▶ _Task goal_: Rewrite the entries starting at the line with "brown semicircle: rotated" and ending at the line with "red rectangle: rotated 12 degrees clockwise", switching "ellipse" to "oval" and leaving everything else unchanged. Omit the pictures from your answer.

▶ _Recorded data_:
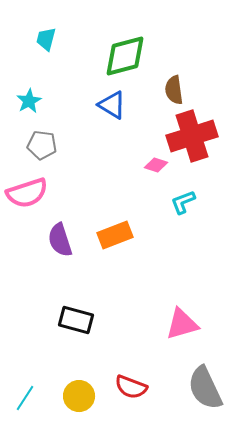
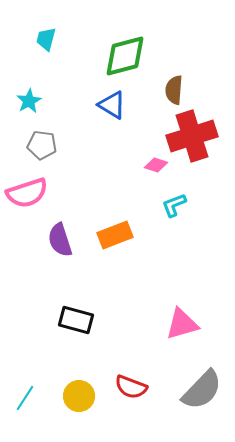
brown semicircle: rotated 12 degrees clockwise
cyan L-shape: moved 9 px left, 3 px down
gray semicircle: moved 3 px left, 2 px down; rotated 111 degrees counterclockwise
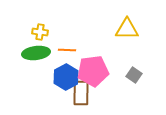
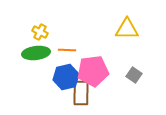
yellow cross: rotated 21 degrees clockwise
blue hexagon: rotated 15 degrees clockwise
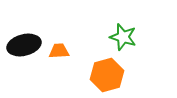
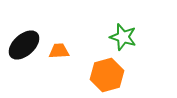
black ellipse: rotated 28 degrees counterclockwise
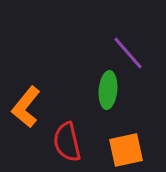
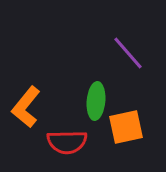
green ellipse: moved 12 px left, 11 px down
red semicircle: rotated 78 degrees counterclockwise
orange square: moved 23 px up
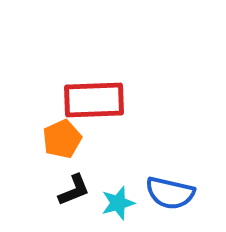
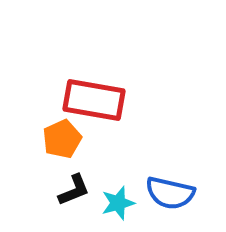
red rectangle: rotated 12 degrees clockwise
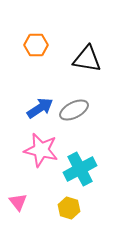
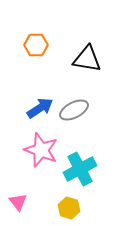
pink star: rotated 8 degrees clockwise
...
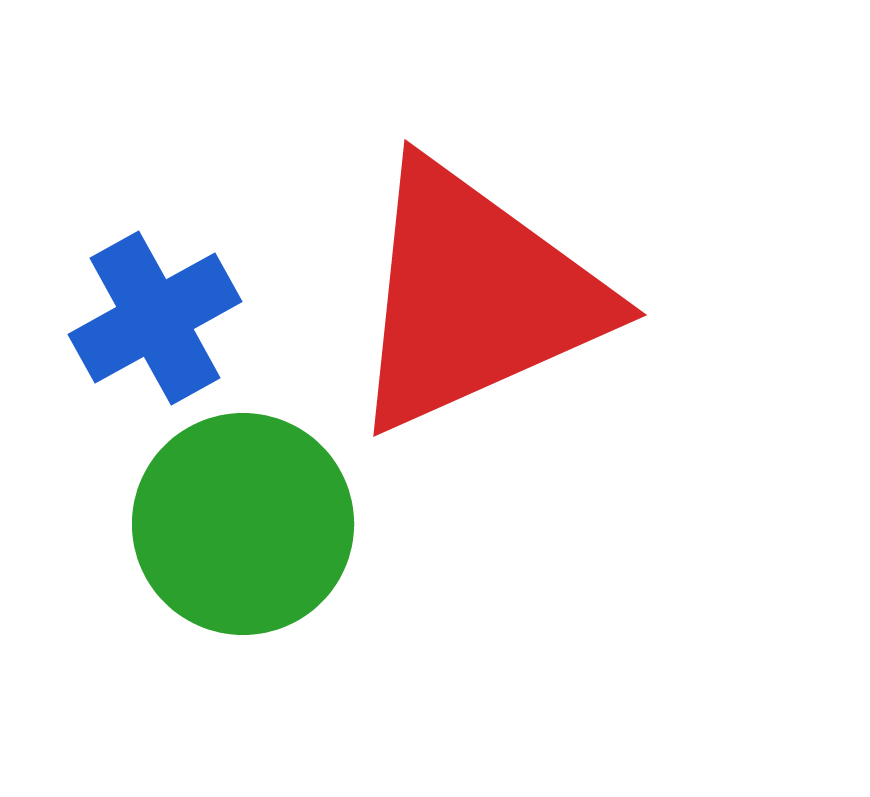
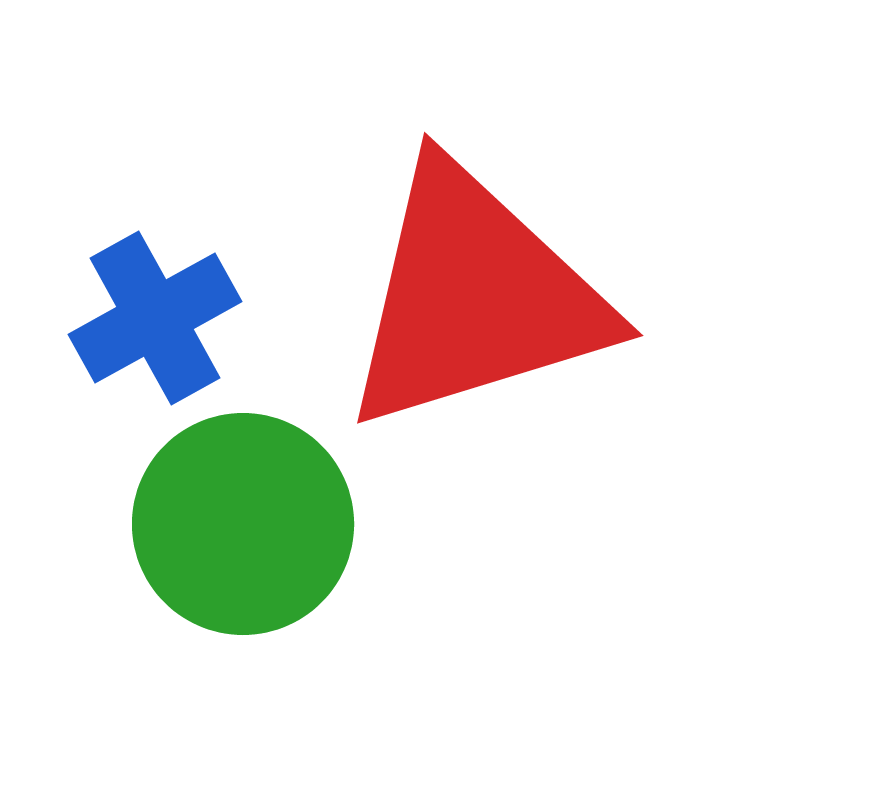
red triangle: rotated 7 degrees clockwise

▶ _Solution for this exercise_:
brown semicircle: rotated 12 degrees clockwise
cyan L-shape: moved 9 px left, 3 px down
gray semicircle: moved 3 px left, 2 px down; rotated 111 degrees counterclockwise
yellow cross: rotated 21 degrees clockwise
blue hexagon: rotated 15 degrees clockwise
black oval: rotated 28 degrees counterclockwise
green oval: moved 12 px left, 11 px down
red semicircle: rotated 78 degrees counterclockwise
orange square: moved 23 px up
red rectangle: rotated 12 degrees clockwise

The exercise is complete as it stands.